▶ **Task objective**: Reproduce the records verbatim, from the first line through the line containing "2 May 2005 (278, 441)", including both of those lines.

::::

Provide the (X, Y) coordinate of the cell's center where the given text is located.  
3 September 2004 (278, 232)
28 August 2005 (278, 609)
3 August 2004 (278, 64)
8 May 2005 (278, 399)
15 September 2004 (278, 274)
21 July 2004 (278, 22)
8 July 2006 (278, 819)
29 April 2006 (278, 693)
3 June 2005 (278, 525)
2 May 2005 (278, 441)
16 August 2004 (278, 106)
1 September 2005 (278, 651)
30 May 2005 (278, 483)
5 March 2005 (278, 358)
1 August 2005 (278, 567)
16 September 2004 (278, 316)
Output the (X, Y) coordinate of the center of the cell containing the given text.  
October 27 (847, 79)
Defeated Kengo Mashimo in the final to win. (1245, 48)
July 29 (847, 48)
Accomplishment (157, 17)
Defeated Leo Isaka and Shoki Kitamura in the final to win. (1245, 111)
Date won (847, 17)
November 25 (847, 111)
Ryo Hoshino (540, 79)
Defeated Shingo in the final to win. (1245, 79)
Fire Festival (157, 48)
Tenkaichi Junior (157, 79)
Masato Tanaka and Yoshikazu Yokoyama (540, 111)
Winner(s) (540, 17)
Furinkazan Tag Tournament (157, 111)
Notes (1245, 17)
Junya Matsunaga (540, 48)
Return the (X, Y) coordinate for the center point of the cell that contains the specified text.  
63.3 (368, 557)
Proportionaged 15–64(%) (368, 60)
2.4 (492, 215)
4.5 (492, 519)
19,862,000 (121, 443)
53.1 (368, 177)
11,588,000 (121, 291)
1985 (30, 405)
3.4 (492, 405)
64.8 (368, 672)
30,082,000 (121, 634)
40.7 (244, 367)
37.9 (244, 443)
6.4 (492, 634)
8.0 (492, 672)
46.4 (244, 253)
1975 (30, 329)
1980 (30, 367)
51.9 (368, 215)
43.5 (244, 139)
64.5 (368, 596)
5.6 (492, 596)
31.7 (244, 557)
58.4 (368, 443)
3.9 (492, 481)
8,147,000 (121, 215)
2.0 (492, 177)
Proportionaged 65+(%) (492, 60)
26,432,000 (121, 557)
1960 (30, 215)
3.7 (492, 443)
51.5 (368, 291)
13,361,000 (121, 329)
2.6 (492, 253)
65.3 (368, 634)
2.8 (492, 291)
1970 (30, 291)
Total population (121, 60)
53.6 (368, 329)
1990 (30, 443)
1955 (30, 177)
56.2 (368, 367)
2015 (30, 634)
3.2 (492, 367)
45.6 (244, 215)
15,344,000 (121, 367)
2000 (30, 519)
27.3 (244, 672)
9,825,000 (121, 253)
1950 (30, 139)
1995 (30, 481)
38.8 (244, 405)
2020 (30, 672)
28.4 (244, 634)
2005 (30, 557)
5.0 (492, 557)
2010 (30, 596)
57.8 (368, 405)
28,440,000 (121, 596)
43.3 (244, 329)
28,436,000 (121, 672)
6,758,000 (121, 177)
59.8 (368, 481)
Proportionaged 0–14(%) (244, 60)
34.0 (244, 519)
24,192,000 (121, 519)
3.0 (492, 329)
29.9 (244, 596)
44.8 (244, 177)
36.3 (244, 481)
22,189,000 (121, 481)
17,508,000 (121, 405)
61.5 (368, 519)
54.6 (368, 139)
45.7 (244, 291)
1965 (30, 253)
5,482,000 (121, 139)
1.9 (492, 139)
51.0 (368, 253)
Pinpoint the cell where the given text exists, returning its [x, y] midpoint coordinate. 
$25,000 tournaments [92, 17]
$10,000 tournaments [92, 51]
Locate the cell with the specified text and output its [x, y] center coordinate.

::::

▶ **Written answer**:
Provide the (X, Y) coordinate of the cell's center where the given text is located.  
3 September 2004 (278, 232)
28 August 2005 (278, 609)
3 August 2004 (278, 64)
8 May 2005 (278, 399)
15 September 2004 (278, 274)
21 July 2004 (278, 22)
8 July 2006 (278, 819)
29 April 2006 (278, 693)
3 June 2005 (278, 525)
2 May 2005 (278, 441)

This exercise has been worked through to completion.